**Entries shown:**
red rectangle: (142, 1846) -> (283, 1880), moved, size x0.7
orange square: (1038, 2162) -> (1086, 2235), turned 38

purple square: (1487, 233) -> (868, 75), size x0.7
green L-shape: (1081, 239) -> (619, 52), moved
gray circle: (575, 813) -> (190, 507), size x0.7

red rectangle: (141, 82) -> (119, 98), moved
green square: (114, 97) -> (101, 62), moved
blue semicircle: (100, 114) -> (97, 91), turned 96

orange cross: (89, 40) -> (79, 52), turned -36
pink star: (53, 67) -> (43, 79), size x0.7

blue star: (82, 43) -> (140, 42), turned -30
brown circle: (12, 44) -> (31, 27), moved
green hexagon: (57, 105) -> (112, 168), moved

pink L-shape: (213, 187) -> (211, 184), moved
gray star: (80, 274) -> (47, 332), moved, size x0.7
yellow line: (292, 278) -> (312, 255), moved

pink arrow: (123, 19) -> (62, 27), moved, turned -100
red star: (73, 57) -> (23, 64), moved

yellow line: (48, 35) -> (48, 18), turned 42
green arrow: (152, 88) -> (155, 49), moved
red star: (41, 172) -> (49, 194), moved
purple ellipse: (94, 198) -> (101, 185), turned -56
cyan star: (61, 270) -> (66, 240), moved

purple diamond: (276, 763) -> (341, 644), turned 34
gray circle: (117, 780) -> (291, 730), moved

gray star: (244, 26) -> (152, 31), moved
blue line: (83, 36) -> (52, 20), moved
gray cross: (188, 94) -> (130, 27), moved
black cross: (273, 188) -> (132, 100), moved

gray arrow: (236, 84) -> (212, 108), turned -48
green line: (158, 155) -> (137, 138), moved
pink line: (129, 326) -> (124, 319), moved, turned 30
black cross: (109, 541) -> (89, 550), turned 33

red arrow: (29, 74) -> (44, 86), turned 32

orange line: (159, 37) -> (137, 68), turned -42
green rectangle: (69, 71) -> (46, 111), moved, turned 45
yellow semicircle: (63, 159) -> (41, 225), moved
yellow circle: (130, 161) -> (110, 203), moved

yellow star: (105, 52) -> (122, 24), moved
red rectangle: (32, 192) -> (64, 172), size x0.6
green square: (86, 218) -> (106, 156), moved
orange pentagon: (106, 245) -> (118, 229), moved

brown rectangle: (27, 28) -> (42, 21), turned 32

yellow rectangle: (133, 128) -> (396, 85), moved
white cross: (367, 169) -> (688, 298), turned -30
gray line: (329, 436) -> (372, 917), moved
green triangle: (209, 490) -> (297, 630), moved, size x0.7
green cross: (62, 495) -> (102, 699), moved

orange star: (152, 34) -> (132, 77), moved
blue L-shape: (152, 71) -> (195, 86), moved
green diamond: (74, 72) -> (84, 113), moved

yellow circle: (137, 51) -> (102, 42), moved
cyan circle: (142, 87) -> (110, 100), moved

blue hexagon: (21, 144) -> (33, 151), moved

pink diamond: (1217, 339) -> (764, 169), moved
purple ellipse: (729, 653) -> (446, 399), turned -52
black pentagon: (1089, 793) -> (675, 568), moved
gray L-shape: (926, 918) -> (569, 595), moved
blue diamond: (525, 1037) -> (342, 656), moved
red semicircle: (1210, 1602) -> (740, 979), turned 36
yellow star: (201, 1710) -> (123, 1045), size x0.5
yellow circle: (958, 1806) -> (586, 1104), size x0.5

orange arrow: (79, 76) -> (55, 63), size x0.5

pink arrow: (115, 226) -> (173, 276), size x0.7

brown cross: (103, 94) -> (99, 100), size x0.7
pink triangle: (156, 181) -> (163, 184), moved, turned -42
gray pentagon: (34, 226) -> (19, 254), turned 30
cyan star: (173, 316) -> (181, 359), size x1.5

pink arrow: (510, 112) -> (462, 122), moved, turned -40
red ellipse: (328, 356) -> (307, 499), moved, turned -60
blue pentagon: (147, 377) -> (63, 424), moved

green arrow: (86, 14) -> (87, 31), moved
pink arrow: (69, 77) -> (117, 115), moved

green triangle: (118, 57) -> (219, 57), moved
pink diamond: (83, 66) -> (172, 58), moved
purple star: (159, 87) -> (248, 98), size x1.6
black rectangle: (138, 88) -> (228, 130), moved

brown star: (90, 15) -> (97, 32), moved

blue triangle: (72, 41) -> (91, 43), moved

**Task requirements:** Could you please find every line of the listing above holding the string "triangle" and copy it?

**Expected output:**
green triangle: (209, 490) -> (297, 630), moved, size x0.7
pink triangle: (156, 181) -> (163, 184), moved, turned -42
green triangle: (118, 57) -> (219, 57), moved
blue triangle: (72, 41) -> (91, 43), moved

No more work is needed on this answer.